**EXTRACTED DATA**
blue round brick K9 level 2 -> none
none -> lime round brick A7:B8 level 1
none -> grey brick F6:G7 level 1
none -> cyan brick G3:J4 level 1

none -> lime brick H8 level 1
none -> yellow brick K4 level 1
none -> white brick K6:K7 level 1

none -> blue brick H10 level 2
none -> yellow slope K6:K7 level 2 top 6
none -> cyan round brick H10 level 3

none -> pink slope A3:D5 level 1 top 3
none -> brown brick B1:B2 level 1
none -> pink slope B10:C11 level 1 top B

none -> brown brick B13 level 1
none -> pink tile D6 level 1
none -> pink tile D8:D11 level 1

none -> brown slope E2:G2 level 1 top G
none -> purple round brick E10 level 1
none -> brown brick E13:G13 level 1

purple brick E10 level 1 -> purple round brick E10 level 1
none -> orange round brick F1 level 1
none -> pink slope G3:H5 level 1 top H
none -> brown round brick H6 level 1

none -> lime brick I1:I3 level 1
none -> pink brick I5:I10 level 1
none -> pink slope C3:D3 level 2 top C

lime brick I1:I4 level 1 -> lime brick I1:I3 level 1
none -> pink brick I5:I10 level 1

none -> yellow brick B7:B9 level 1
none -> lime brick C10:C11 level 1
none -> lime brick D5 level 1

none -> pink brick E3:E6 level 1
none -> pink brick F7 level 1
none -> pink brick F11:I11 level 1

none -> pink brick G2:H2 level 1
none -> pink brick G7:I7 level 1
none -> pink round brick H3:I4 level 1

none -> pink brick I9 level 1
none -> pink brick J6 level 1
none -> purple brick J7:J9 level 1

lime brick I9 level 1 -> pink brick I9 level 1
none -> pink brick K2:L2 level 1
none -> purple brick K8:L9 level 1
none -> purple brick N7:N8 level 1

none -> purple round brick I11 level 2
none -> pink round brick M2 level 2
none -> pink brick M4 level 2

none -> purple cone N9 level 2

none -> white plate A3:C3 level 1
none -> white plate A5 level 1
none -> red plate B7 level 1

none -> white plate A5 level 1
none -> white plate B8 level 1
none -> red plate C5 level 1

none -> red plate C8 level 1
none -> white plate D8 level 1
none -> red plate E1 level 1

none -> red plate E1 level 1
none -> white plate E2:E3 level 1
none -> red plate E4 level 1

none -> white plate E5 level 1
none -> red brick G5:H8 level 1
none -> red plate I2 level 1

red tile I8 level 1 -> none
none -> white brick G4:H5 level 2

**PROBLEM TO WORK ON**
The answer is the lines above between the line holding "none -> pink round brick M2 level 2" and the line holding "none -> red plate C8 level 1", inclusive, each written out exactly, and no others.

**OUTPUT OF THE TASK**
none -> pink round brick M2 level 2
none -> pink brick M4 level 2

none -> purple cone N9 level 2

none -> white plate A3:C3 level 1
none -> white plate A5 level 1
none -> red plate B7 level 1

none -> white plate A5 level 1
none -> white plate B8 level 1
none -> red plate C5 level 1

none -> red plate C8 level 1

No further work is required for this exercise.